● **Task directions**: Once you find the line with "(493, 198) = (435, 418): green" in the data that follows, repeat it and every line after it exactly, through the line with "(406, 284) = (356, 193): none".

··· Data to use ···

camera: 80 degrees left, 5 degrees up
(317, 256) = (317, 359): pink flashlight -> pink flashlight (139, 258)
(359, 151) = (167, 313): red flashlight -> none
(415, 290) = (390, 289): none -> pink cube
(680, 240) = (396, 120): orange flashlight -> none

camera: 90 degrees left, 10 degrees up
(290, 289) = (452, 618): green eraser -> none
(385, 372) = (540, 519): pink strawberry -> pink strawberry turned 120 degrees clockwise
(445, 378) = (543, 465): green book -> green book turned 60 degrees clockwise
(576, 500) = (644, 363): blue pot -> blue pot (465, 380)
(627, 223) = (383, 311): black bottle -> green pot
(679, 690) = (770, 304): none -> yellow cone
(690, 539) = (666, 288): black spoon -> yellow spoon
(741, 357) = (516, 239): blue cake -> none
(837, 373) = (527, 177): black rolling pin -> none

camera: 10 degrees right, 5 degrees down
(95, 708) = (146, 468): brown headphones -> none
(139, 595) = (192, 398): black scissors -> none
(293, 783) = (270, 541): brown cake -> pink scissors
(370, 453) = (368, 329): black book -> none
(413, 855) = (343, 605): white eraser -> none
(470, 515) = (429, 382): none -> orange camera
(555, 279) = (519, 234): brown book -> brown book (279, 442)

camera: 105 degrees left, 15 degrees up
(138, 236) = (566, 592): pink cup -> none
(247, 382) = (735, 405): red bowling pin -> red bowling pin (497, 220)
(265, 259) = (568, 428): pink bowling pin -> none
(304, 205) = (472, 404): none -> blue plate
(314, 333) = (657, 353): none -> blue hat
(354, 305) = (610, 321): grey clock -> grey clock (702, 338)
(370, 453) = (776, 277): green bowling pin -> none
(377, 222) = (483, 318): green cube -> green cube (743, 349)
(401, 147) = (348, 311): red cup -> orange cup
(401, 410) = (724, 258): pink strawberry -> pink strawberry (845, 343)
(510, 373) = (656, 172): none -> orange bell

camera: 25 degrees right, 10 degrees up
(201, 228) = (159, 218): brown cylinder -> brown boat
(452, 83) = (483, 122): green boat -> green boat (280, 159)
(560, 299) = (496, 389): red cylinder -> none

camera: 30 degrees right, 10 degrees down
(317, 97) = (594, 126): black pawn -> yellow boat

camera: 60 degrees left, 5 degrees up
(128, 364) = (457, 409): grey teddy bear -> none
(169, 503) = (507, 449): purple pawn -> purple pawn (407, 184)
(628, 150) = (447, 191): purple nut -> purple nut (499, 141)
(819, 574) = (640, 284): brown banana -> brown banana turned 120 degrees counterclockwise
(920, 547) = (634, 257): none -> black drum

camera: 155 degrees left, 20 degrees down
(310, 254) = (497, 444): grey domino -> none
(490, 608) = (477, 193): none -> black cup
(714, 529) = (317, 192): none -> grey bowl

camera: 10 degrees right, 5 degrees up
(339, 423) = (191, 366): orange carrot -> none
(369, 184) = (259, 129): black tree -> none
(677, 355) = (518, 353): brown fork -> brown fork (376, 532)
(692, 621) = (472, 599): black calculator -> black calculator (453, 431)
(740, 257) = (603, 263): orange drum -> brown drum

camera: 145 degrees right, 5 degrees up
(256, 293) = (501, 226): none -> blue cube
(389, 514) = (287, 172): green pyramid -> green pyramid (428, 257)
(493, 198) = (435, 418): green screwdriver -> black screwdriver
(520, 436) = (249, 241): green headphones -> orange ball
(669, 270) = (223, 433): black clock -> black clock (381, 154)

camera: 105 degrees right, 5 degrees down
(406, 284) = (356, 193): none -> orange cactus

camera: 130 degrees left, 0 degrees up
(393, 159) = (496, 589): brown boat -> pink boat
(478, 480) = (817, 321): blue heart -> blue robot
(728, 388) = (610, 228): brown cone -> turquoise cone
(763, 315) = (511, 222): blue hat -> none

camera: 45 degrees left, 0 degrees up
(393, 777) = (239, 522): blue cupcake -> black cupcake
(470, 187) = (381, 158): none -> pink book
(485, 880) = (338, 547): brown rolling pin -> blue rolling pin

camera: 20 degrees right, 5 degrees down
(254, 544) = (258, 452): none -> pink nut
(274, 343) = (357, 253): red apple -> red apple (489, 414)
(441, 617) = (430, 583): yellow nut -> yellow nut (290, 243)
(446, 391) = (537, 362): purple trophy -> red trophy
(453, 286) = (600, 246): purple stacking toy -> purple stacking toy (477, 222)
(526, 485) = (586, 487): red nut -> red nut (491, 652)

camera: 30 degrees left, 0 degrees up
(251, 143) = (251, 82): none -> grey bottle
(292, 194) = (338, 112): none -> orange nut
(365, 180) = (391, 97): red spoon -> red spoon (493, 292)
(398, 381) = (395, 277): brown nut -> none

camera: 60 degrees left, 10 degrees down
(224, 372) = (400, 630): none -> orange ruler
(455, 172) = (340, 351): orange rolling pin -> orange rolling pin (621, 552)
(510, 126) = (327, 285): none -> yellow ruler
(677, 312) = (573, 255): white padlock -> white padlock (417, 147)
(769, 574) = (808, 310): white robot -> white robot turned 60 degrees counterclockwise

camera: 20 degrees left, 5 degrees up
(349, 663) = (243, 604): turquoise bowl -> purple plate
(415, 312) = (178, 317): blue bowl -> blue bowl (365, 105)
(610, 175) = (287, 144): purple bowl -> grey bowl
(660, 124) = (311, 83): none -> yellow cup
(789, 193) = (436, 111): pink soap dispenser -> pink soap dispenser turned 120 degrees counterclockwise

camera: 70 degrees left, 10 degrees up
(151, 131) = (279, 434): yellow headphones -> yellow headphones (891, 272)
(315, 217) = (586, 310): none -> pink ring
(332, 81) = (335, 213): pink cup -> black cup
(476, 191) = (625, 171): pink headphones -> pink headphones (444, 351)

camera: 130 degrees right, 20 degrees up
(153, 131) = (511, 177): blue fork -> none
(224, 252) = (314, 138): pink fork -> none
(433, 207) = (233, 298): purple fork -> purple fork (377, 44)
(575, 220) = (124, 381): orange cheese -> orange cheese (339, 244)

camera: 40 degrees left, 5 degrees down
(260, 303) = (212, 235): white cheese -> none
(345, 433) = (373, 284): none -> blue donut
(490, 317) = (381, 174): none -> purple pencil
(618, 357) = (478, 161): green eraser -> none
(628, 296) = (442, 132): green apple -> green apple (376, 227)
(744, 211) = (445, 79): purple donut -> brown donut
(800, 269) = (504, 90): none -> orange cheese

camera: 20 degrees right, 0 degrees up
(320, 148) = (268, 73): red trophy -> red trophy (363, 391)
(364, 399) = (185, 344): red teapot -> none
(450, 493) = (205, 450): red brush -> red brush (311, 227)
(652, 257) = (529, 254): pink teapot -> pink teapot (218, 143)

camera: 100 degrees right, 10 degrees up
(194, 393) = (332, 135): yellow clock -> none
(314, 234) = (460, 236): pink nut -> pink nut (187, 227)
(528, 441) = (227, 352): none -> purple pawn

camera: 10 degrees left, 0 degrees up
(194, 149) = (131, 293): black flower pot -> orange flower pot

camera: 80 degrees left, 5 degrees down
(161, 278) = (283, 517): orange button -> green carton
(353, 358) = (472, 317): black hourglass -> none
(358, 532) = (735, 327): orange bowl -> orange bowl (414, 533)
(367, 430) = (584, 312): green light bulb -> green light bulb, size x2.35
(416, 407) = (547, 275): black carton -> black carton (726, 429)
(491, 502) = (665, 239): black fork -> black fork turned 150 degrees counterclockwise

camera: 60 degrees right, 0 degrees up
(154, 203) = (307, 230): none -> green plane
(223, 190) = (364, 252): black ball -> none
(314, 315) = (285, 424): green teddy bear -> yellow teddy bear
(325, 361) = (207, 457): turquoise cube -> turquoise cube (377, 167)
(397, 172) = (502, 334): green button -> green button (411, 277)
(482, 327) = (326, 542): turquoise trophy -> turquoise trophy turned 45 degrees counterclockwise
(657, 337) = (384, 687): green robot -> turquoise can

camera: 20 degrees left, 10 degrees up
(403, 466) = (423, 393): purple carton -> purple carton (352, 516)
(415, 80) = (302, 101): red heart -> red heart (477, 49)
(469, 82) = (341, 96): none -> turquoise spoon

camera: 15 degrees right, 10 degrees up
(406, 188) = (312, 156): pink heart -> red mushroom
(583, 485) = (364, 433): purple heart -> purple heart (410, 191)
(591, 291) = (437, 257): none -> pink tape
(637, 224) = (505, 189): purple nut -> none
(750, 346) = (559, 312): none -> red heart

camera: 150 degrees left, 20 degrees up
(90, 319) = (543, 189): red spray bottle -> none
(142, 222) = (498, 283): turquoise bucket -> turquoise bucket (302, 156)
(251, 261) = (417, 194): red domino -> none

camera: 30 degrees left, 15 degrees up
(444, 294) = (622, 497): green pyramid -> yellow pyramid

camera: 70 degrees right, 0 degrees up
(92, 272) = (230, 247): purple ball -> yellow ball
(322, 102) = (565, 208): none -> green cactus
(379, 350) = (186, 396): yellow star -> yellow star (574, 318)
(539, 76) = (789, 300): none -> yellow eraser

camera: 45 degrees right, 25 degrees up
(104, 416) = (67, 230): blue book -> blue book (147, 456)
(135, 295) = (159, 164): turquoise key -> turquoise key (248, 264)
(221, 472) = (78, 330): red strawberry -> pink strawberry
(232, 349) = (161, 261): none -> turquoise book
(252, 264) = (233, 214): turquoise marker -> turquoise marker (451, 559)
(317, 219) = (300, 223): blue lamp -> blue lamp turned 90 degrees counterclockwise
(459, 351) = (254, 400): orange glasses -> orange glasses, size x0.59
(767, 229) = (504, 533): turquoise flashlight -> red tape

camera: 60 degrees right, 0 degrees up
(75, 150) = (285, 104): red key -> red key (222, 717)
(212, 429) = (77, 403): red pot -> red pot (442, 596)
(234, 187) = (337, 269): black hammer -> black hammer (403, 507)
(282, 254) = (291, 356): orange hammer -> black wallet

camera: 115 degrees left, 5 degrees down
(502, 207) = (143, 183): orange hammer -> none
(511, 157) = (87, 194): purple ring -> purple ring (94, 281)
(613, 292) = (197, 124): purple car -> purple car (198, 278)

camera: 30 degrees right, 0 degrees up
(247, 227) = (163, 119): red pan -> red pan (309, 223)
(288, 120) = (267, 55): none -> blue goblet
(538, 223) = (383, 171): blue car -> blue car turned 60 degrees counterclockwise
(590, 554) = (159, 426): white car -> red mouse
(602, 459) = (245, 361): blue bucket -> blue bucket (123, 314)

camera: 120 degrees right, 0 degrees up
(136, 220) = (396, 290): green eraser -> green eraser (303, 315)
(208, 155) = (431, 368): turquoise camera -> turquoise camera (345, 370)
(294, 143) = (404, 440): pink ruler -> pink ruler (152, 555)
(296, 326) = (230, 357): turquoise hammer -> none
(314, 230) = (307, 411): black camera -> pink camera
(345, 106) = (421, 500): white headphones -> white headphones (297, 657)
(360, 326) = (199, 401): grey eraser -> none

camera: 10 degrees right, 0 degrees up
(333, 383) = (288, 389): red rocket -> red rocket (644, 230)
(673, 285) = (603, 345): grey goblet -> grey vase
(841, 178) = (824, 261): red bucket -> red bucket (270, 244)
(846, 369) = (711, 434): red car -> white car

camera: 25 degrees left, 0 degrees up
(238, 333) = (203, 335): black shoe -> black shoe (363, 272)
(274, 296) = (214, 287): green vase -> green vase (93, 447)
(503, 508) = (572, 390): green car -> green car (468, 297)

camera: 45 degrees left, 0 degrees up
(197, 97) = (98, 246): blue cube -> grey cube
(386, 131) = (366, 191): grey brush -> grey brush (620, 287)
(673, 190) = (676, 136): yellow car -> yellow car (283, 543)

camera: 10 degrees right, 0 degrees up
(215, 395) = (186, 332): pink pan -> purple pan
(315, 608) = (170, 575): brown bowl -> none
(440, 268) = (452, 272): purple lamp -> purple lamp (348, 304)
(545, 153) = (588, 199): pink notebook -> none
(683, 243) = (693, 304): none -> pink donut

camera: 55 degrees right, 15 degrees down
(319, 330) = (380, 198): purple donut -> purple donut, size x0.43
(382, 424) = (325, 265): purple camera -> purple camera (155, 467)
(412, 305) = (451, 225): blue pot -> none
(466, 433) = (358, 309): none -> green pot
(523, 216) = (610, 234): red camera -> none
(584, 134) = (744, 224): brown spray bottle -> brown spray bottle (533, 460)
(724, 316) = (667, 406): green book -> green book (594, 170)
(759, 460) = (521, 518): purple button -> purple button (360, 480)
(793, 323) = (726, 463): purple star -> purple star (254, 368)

···

● **Solution to the problem**:
(493, 198) = (435, 418): green screwdriver -> black screwdriver
(520, 436) = (249, 241): green headphones -> orange ball
(669, 270) = (223, 433): black clock -> black clock (381, 154)

camera: 105 degrees right, 5 degrees down
(406, 284) = (356, 193): none -> orange cactus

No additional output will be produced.